◆ Goal of the exercise ◆
Among the records, how many lines contain "schottky"? Only the number is needed.

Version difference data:
----------

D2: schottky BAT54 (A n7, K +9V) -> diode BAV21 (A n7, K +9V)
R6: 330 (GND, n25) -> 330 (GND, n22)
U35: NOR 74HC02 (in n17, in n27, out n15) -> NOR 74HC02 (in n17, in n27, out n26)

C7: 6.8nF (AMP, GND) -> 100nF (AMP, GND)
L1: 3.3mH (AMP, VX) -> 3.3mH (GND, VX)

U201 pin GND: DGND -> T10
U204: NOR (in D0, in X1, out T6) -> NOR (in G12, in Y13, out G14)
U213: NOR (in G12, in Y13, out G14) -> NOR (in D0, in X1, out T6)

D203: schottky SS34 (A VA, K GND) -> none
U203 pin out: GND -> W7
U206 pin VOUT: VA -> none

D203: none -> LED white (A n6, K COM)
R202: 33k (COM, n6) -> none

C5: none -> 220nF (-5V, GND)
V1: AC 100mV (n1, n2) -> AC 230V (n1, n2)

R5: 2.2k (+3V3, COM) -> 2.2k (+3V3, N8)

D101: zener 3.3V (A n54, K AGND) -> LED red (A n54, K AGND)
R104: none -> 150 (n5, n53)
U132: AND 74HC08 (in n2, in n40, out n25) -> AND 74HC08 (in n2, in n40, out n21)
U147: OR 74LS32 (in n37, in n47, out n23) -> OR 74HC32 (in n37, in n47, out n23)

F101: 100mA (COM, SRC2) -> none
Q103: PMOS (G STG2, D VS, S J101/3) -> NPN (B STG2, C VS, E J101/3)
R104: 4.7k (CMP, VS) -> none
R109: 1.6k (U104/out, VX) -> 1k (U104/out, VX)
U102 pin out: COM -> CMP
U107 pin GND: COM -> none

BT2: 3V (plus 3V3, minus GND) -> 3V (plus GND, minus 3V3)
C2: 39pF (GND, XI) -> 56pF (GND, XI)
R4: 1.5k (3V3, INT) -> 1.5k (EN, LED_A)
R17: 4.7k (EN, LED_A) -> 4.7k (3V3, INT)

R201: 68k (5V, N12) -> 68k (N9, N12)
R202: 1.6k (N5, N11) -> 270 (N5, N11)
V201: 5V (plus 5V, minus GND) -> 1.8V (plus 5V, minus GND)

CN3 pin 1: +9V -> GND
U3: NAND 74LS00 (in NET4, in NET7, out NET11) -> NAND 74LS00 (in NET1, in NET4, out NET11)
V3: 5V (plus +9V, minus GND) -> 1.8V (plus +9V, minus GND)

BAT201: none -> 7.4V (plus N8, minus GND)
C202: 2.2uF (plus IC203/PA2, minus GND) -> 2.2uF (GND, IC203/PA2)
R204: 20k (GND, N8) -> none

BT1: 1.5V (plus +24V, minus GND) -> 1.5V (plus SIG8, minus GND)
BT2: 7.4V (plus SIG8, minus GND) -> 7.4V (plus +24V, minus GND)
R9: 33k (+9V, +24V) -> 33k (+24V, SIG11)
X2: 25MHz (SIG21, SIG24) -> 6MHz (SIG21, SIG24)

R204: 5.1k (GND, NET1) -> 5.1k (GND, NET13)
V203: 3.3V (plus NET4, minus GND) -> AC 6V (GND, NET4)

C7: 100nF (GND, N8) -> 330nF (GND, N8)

----------

◆ Task result ◆
2